PROBLEM DETAILS:
Return the records that follow unaltered. Omit every picture.

RECORDS FOR THIS TASK:
★ ★ ★ ★ ★

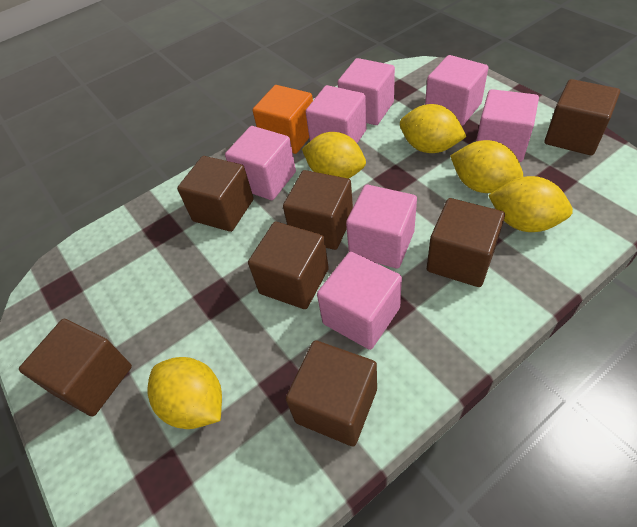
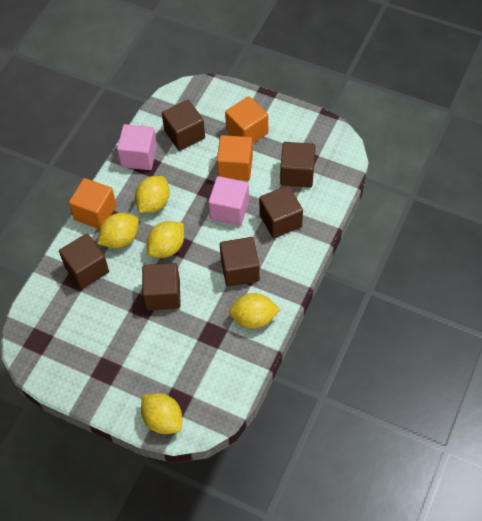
brown cube: [19,319,132,417] [177,156,254,232] [248,222,329,309] [283,170,353,250] [285,340,377,446] [427,198,505,287] [545,79,620,155] = 7 -> [59,234,109,289] [142,263,181,311] [162,100,205,151] [220,237,260,287] [259,186,303,238] [280,142,316,188] = 6
orange cube: [253,85,313,154] = 1 -> [69,178,116,229] [217,135,253,181] [225,96,268,144] = 3
pink cube: [225,126,296,200] [306,85,367,143] [317,252,402,350] [337,58,395,125] [346,185,417,268] [425,55,488,126] [476,89,539,162] = 7 -> [117,124,157,170] [208,176,249,226] = 2

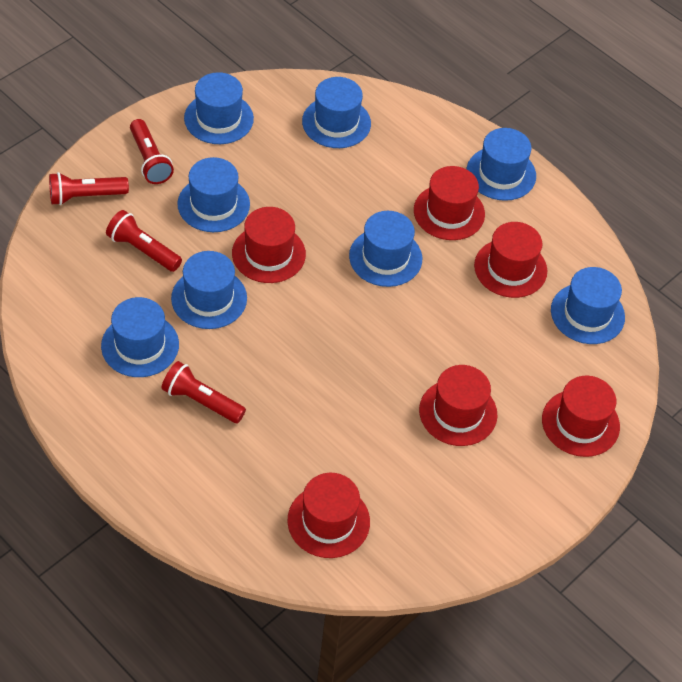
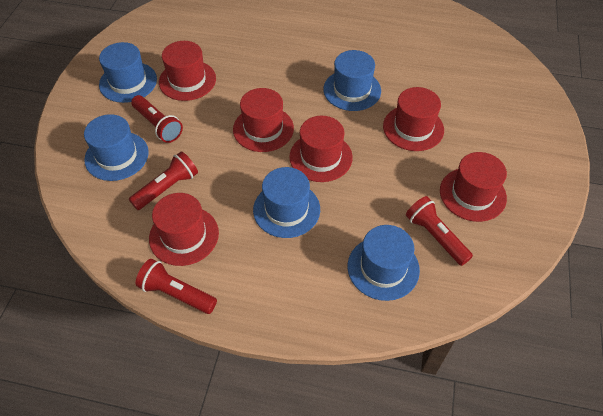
blue hat: [101,297,179,377] [171,251,247,329] [177,157,250,232] [184,72,254,144] [302,77,371,148] [349,211,422,287] [467,128,536,201] [551,267,625,344] = 8 -> [84,114,149,181] [99,42,157,103] [253,167,320,238] [323,50,381,111] [348,225,420,301] = 5

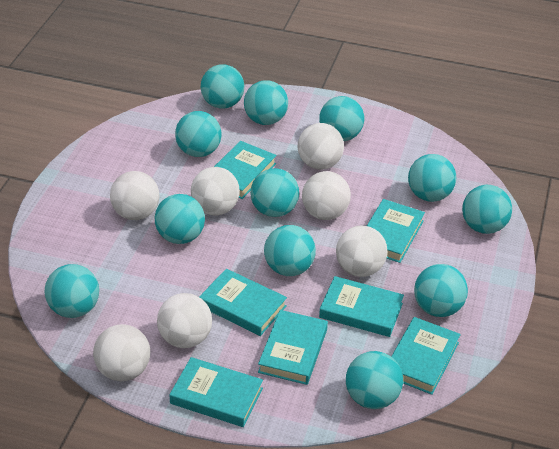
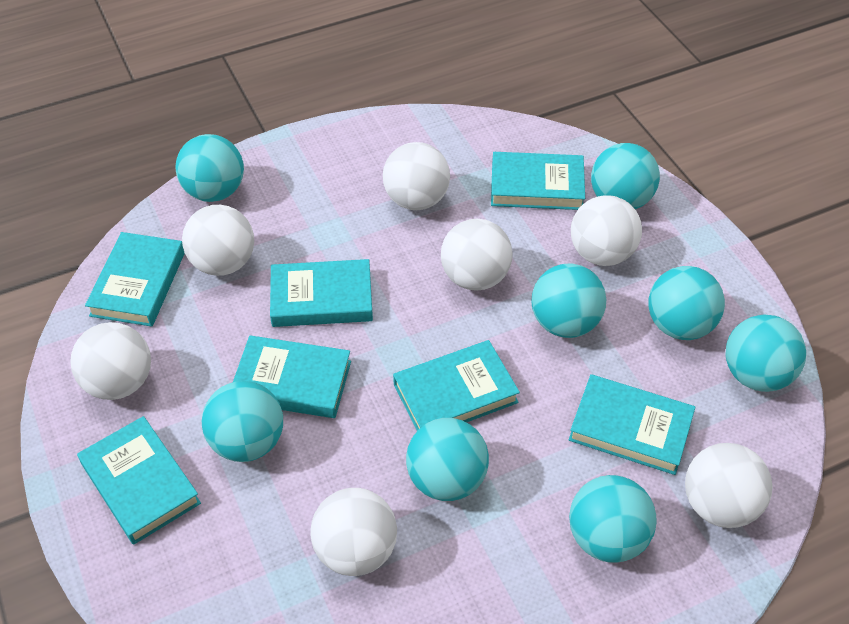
turquoise ball: [45,264,99,318] [155,194,205,244] [175,111,221,157] [201,64,244,109] [244,81,288,125] [250,168,299,217] [264,225,316,276] [319,96,364,141] [346,351,403,409] [408,154,456,202] [414,264,468,317] [462,185,512,234] = 12 -> [175,134,244,202] [202,381,283,462] [406,418,489,501] [531,263,606,338] [569,475,657,563] [591,143,660,209] [648,266,725,340] [726,315,806,392] = 8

★ ★ ★ ★ ★

EXPECTED ANSWER:
brown cube: [19,319,132,417] [177,156,254,232] [248,222,329,309] [283,170,353,250] [285,340,377,446] [427,198,505,287] [545,79,620,155] = 7 -> [59,234,109,289] [142,263,181,311] [162,100,205,151] [220,237,260,287] [259,186,303,238] [280,142,316,188] = 6
orange cube: [253,85,313,154] = 1 -> [69,178,116,229] [217,135,253,181] [225,96,268,144] = 3
pink cube: [225,126,296,200] [306,85,367,143] [317,252,402,350] [337,58,395,125] [346,185,417,268] [425,55,488,126] [476,89,539,162] = 7 -> [117,124,157,170] [208,176,249,226] = 2

blue hat: [101,297,179,377] [171,251,247,329] [177,157,250,232] [184,72,254,144] [302,77,371,148] [349,211,422,287] [467,128,536,201] [551,267,625,344] = 8 -> [84,114,149,181] [99,42,157,103] [253,167,320,238] [323,50,381,111] [348,225,420,301] = 5

turquoise ball: [45,264,99,318] [155,194,205,244] [175,111,221,157] [201,64,244,109] [244,81,288,125] [250,168,299,217] [264,225,316,276] [319,96,364,141] [346,351,403,409] [408,154,456,202] [414,264,468,317] [462,185,512,234] = 12 -> [175,134,244,202] [202,381,283,462] [406,418,489,501] [531,263,606,338] [569,475,657,563] [591,143,660,209] [648,266,725,340] [726,315,806,392] = 8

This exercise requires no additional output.